== THE TASK ==
Go through the records and set each one down exactly, skipping any picture.

== RECORDS FOR THE EXERCISE ==
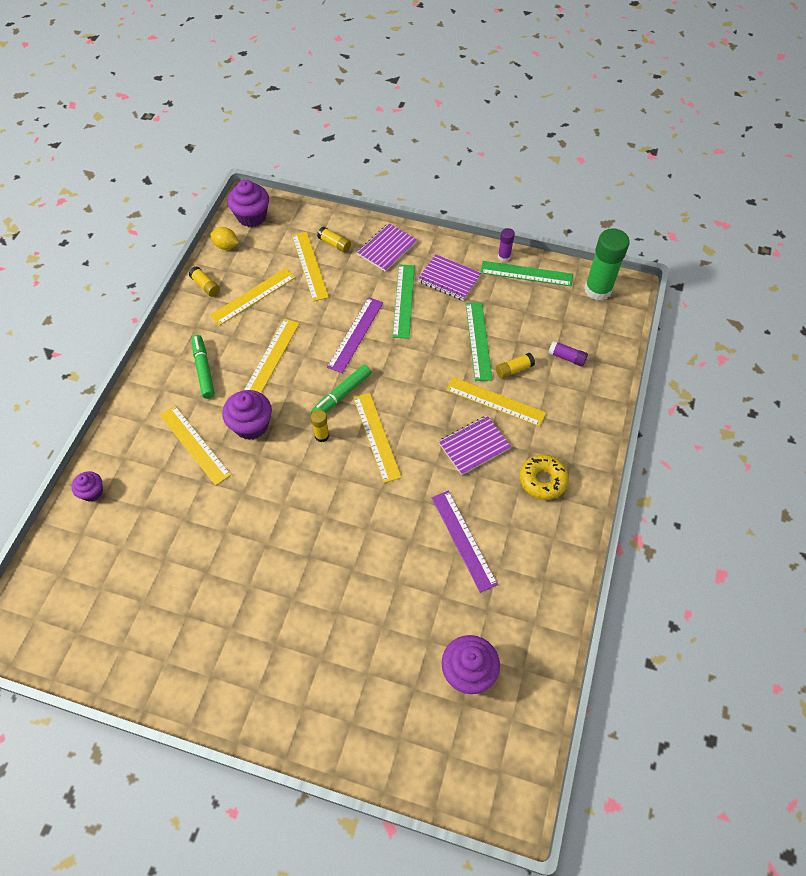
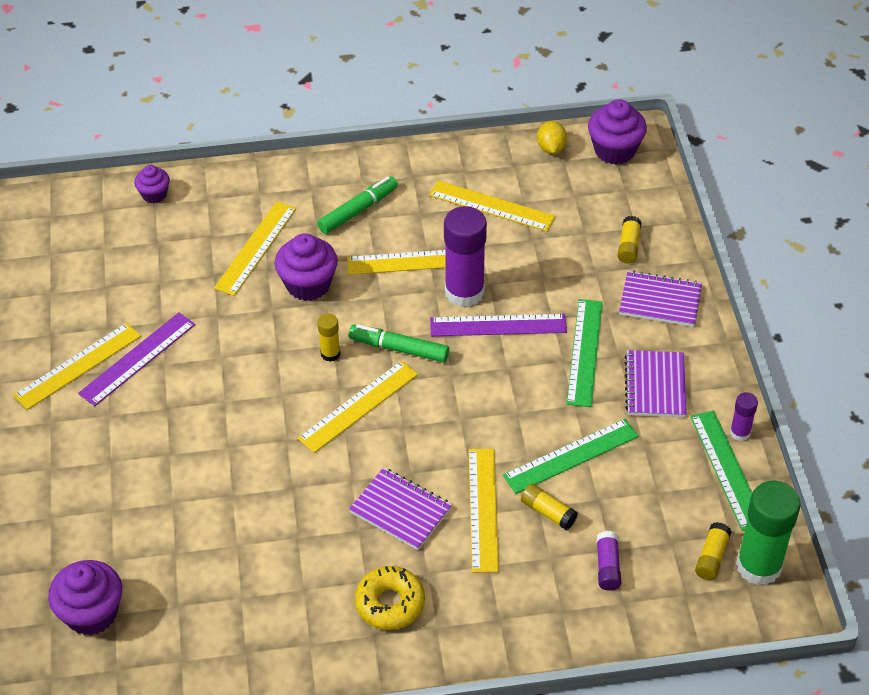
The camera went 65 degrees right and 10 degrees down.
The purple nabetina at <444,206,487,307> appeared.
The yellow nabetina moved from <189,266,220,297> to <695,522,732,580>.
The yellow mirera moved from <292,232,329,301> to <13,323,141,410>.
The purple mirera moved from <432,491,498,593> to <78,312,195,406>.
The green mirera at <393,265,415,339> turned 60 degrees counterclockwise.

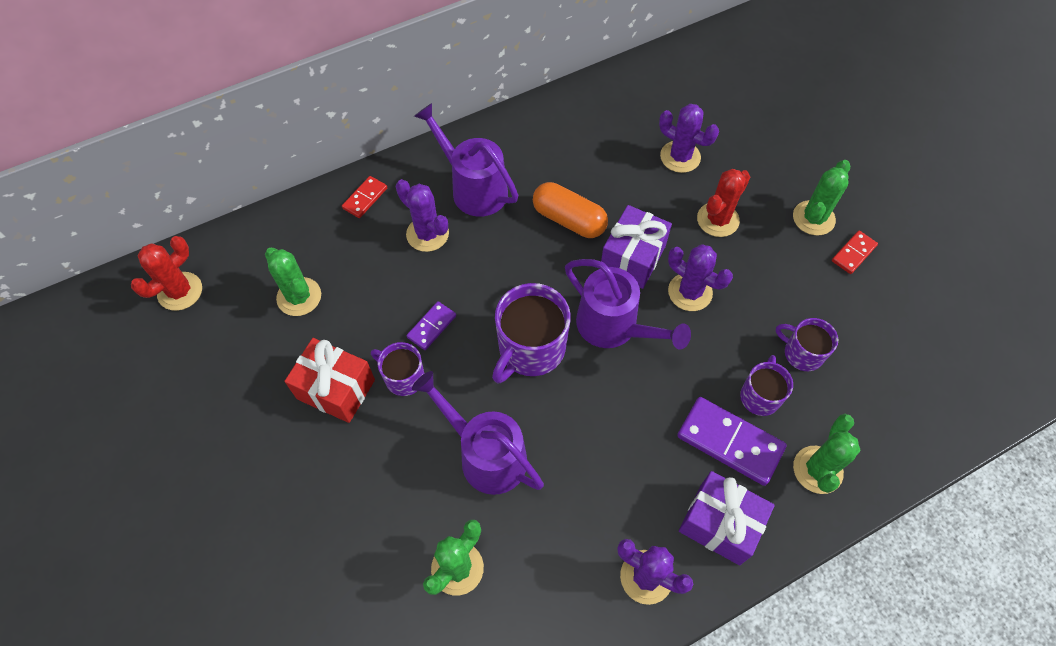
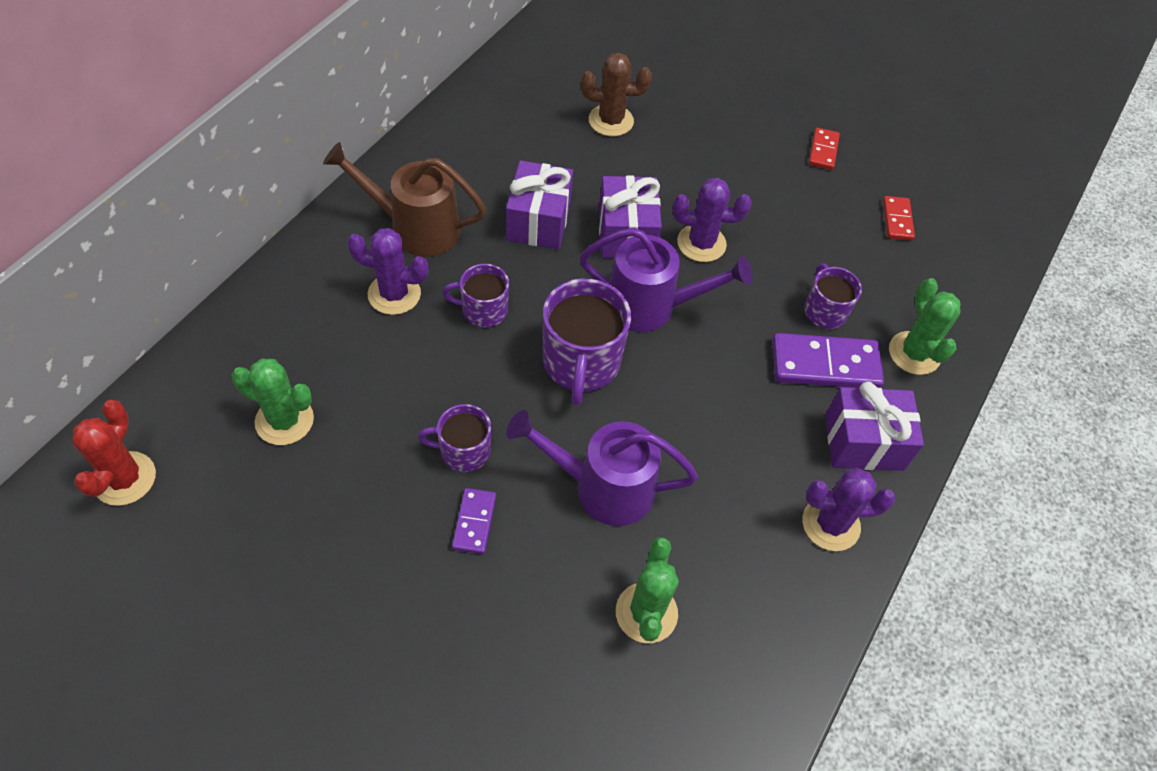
The camera went 35 degrees left and 5 degrees down.
The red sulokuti at <285,338,375,423> disappeared.
The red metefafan at <697,169,750,237> disappeared.
The green metefafan at <793,160,850,236> disappeared.
The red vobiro moved from <342,176,387,218> to <883,196,915,240>.
The purple vobiro moved from <407,301,456,350> to <452,488,496,554>.
The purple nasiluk moved from <776,318,838,371> to <442,264,509,327>.
The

== WORKED SOLUTION ==
The camera went 65 degrees right and 10 degrees down.
The purple nabetina at <444,206,487,307> appeared.
The yellow nabetina moved from <189,266,220,297> to <695,522,732,580>.
The yellow mirera moved from <292,232,329,301> to <13,323,141,410>.
The purple mirera moved from <432,491,498,593> to <78,312,195,406>.
The green mirera at <393,265,415,339> turned 60 degrees counterclockwise.

The camera went 35 degrees left and 5 degrees down.
The red sulokuti at <285,338,375,423> disappeared.
The red metefafan at <697,169,750,237> disappeared.
The green metefafan at <793,160,850,236> disappeared.
The red vobiro moved from <342,176,387,218> to <883,196,915,240>.
The purple vobiro moved from <407,301,456,350> to <452,488,496,554>.
The purple nasiluk moved from <776,318,838,371> to <442,264,509,327>.
The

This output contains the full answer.